Object matching data
*-*-*

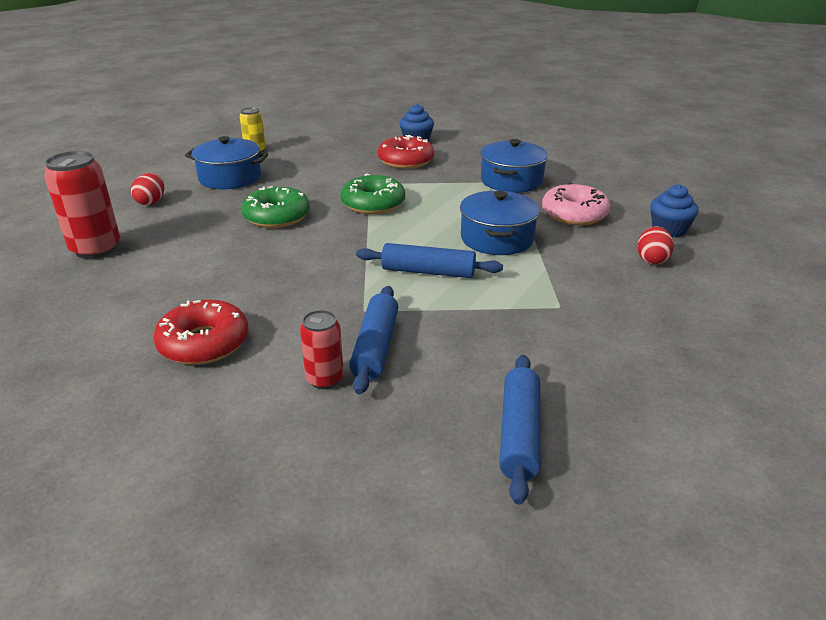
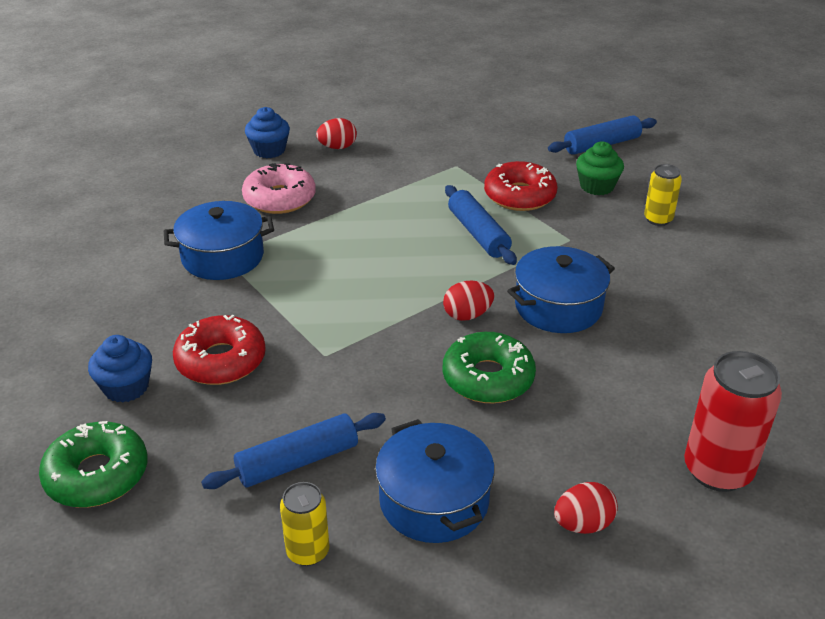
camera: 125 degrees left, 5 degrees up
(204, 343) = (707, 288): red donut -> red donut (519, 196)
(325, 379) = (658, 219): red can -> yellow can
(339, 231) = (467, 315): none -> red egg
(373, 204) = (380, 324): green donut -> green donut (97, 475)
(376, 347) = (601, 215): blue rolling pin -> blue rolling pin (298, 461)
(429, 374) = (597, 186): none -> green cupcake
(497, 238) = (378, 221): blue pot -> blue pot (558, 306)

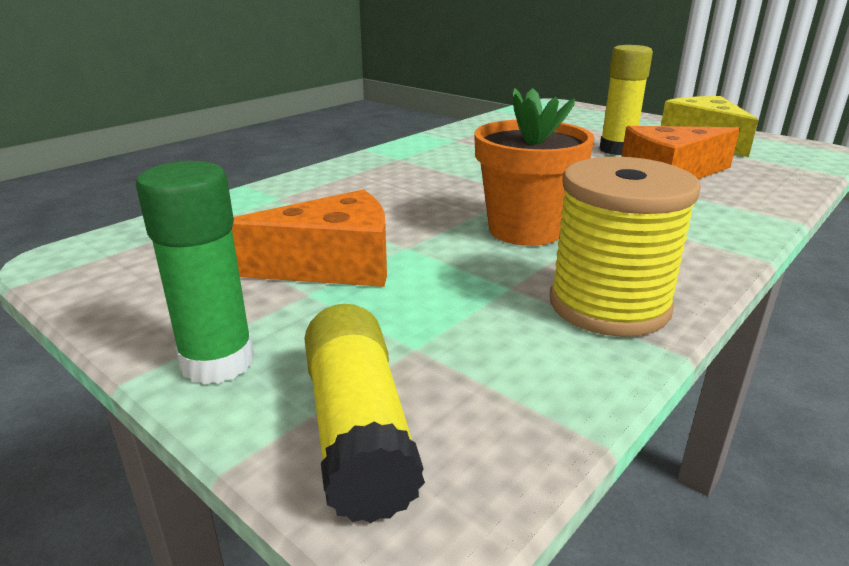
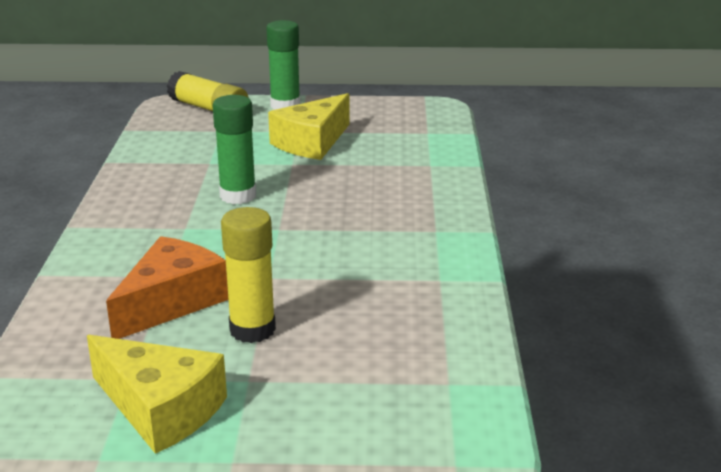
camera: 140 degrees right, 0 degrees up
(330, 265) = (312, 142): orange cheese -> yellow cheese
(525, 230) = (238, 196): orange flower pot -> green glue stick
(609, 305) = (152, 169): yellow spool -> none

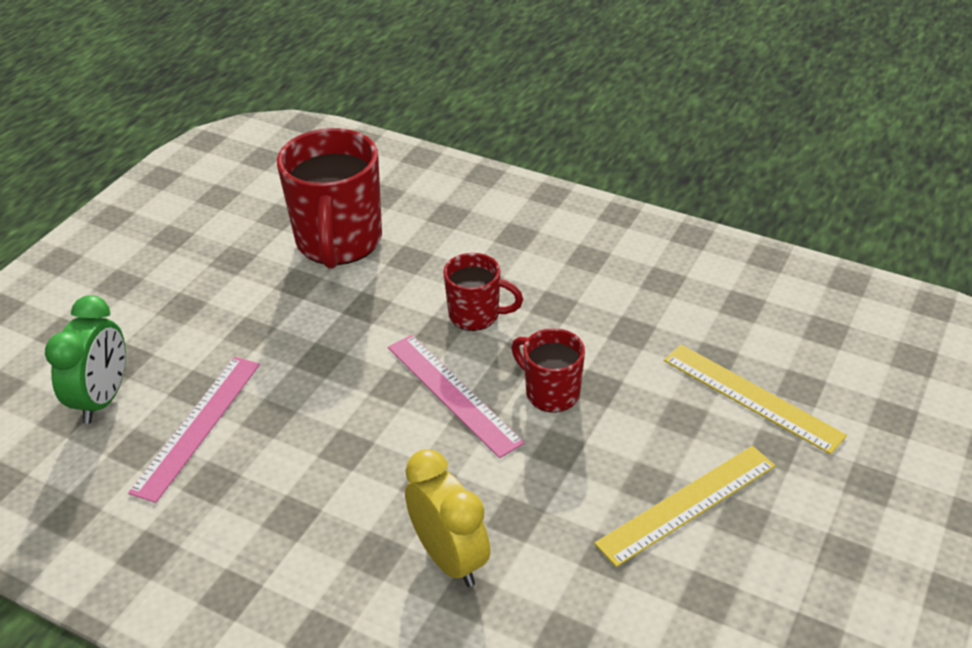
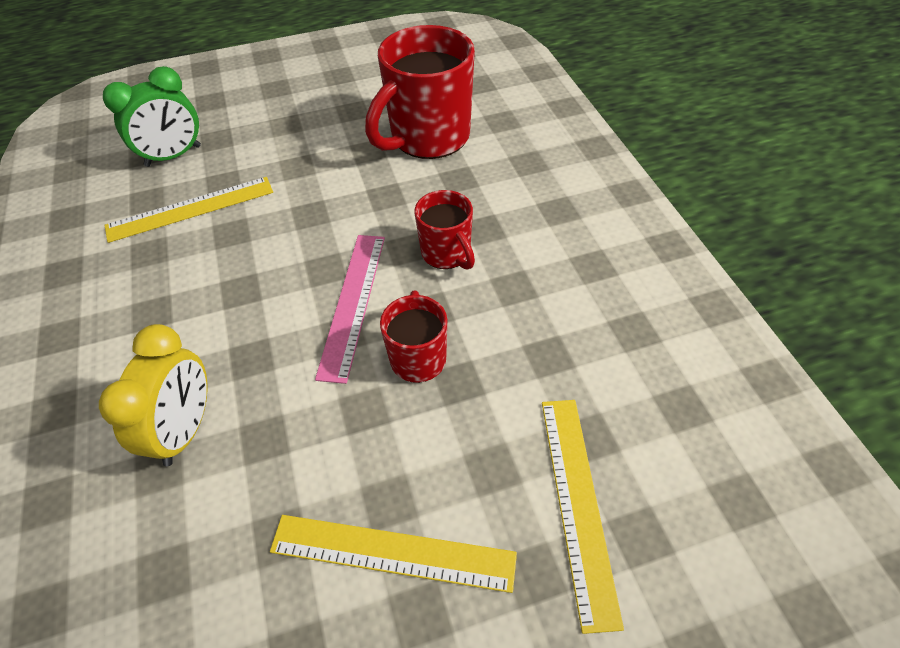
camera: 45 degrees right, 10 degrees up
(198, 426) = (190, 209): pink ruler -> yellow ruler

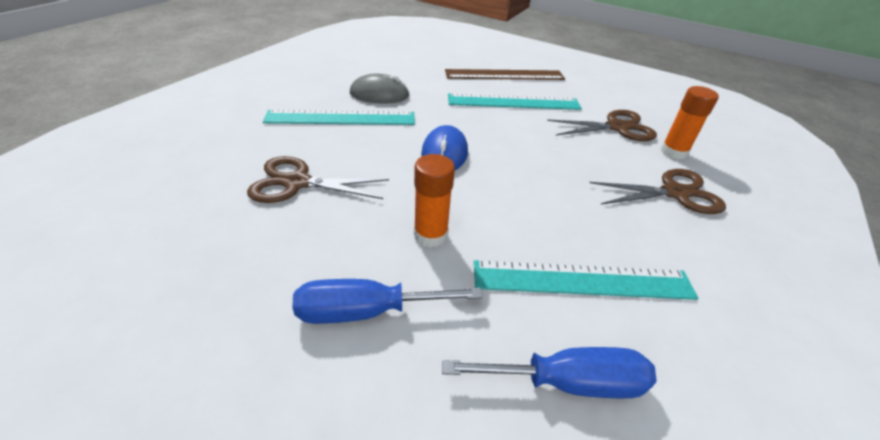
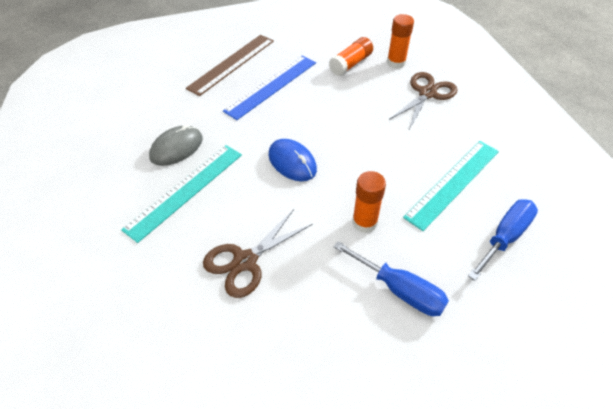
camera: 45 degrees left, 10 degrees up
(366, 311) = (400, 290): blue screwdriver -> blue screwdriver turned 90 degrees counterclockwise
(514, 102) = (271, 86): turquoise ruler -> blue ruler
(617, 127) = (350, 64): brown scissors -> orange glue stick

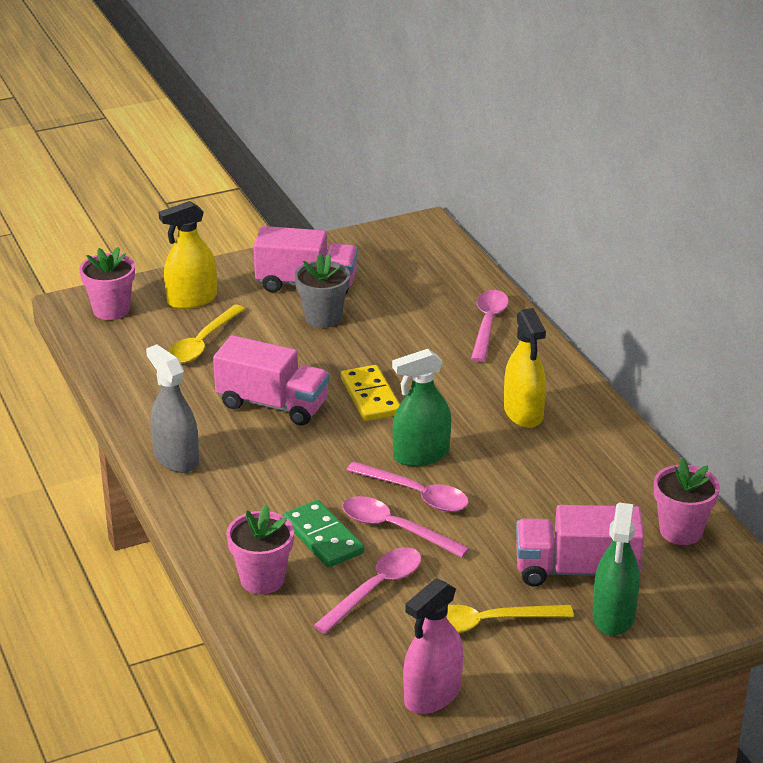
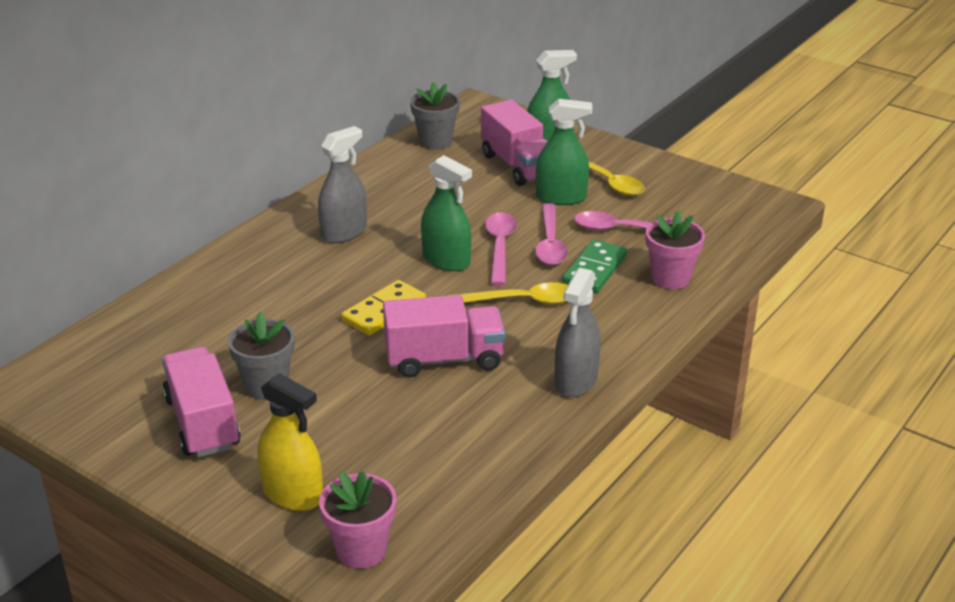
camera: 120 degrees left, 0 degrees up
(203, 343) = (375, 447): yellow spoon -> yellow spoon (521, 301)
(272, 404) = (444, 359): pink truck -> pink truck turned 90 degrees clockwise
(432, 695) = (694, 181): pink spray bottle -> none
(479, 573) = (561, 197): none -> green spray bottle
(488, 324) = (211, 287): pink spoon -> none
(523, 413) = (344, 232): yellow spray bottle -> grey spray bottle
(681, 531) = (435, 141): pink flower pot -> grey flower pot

*-*-*

Return only the lines running from the start of the entries above to the line that contains "(272, 404) = (444, 359): pink", inclusive, and omit every picture.

camera: 125 degrees left, 5 degrees up
(204, 343) = (707, 288): red donut -> red donut (519, 196)
(325, 379) = (658, 219): red can -> yellow can
(339, 231) = (467, 315): none -> red egg
(373, 204) = (380, 324): green donut -> green donut (97, 475)
(376, 347) = (601, 215): blue rolling pin -> blue rolling pin (298, 461)
(429, 374) = (597, 186): none -> green cupcake
(497, 238) = (378, 221): blue pot -> blue pot (558, 306)

camera: 140 degrees right, 0 degrees up
(330, 265) = (312, 142): orange cheese -> yellow cheese
(525, 230) = (238, 196): orange flower pot -> green glue stick
(609, 305) = (152, 169): yellow spool -> none

camera: 45 degrees right, 10 degrees up
(198, 426) = (190, 209): pink ruler -> yellow ruler

camera: 45 degrees left, 10 degrees up
(366, 311) = (400, 290): blue screwdriver -> blue screwdriver turned 90 degrees counterclockwise
(514, 102) = (271, 86): turquoise ruler -> blue ruler
(617, 127) = (350, 64): brown scissors -> orange glue stick

camera: 120 degrees left, 0 degrees up
(203, 343) = (375, 447): yellow spoon -> yellow spoon (521, 301)
(272, 404) = (444, 359): pink truck -> pink truck turned 90 degrees clockwise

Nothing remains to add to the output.